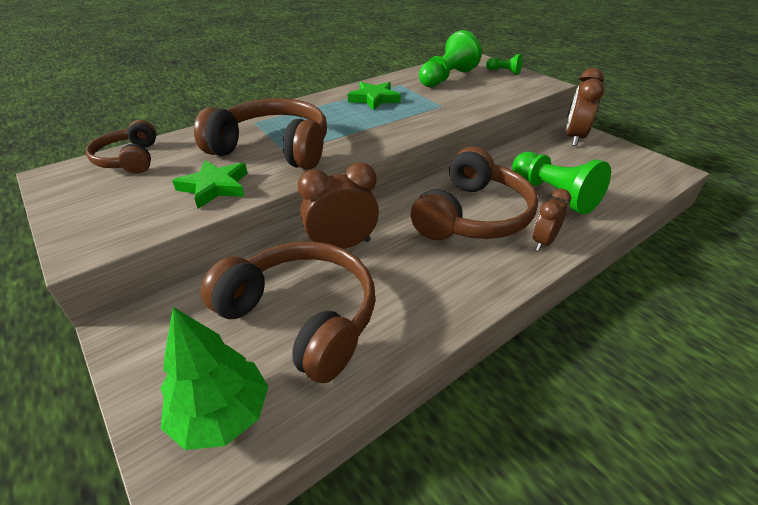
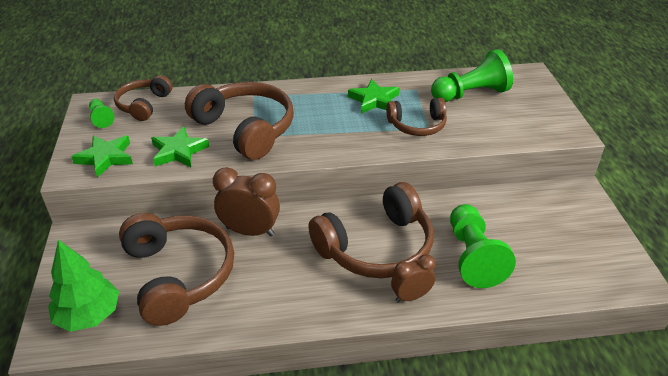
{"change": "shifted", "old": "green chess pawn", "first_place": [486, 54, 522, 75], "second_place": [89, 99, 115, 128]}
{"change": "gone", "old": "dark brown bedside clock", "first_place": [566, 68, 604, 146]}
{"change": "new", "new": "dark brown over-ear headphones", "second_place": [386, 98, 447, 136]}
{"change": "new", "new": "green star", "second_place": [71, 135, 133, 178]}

## INSTRUCTIONS TO FOLLOW
Scan the data above. Return every line with "brown" in it.

## COMPLETED TASK
{"change": "gone", "old": "dark brown bedside clock", "first_place": [566, 68, 604, 146]}
{"change": "new", "new": "dark brown over-ear headphones", "second_place": [386, 98, 447, 136]}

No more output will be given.